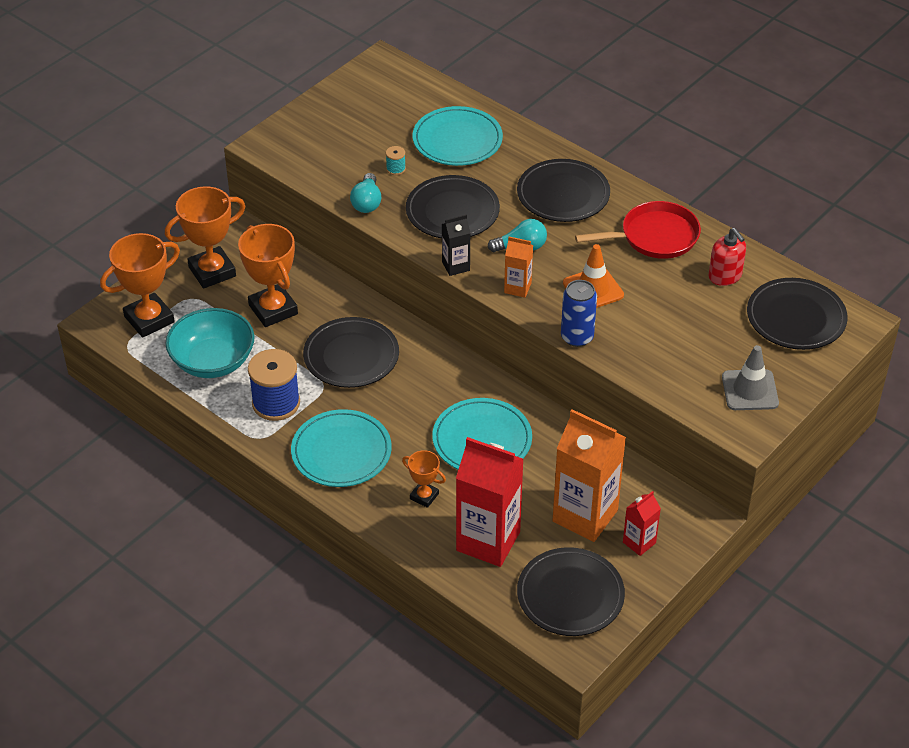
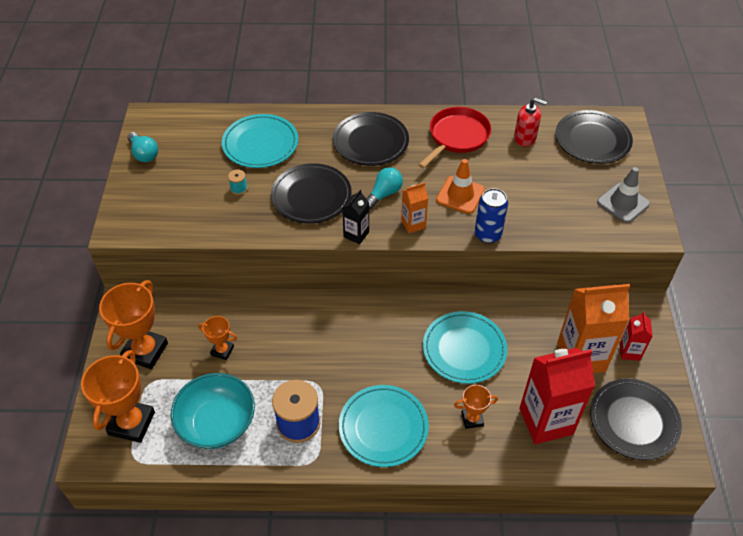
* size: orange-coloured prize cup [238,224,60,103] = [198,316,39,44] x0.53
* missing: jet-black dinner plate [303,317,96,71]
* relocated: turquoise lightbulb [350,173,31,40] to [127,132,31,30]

▸ **AIM OF THE TASK**:
Could you print the material above word for word and skip the images?

▸ **EXERCISE ANSWER**:
* size: orange-coloured prize cup [238,224,60,103] = [198,316,39,44] x0.53
* missing: jet-black dinner plate [303,317,96,71]
* relocated: turquoise lightbulb [350,173,31,40] to [127,132,31,30]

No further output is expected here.